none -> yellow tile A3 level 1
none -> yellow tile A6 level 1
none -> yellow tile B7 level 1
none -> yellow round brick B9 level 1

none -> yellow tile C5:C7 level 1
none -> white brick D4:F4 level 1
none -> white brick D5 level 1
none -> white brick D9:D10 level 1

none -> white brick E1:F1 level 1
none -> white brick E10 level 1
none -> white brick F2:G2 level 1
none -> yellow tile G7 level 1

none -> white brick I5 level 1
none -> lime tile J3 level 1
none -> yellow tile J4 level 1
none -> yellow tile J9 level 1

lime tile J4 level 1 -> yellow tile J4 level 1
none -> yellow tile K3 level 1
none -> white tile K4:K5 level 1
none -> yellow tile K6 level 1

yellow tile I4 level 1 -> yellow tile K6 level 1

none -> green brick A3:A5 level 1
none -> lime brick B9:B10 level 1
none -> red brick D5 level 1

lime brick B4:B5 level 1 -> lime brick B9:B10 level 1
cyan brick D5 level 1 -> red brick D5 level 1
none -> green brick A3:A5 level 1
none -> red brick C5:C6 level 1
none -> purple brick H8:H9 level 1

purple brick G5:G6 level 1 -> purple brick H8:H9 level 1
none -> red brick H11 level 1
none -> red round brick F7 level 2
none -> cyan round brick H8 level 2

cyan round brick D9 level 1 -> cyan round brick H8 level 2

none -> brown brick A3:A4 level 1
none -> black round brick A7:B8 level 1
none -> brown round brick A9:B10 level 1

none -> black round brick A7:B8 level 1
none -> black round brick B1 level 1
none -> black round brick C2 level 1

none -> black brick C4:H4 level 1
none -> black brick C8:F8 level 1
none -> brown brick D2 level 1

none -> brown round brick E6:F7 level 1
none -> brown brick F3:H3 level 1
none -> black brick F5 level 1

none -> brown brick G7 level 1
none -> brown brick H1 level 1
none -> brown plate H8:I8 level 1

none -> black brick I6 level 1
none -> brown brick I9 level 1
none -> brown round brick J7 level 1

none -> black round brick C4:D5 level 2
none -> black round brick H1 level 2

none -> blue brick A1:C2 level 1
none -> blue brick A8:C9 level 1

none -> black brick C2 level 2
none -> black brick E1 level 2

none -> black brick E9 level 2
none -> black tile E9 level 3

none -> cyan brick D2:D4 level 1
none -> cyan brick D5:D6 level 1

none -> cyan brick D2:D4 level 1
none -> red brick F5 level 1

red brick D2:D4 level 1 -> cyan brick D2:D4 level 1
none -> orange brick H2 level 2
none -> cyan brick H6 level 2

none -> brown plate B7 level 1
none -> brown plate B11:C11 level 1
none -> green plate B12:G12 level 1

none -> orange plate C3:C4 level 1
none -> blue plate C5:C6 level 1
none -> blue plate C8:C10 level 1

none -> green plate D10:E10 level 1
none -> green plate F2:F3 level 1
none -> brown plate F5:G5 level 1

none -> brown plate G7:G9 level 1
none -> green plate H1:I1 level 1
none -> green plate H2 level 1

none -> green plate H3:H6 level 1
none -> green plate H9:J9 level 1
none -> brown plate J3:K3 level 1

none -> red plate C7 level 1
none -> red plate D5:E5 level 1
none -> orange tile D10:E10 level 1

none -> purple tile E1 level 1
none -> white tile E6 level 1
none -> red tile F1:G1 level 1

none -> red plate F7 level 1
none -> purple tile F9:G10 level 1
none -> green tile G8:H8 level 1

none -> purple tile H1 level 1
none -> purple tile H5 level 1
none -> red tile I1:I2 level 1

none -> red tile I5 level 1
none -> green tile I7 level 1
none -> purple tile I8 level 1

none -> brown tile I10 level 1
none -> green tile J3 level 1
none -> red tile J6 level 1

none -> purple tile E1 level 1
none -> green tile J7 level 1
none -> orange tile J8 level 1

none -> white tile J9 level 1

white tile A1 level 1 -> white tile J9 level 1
........
Give back, word for word, only the lines above from the line holding "none -> red brick D5 level 1" to the line holding "purple brick G5:G6", both included.

none -> red brick D5 level 1

lime brick B4:B5 level 1 -> lime brick B9:B10 level 1
cyan brick D5 level 1 -> red brick D5 level 1
none -> green brick A3:A5 level 1
none -> red brick C5:C6 level 1
none -> purple brick H8:H9 level 1

purple brick G5:G6 level 1 -> purple brick H8:H9 level 1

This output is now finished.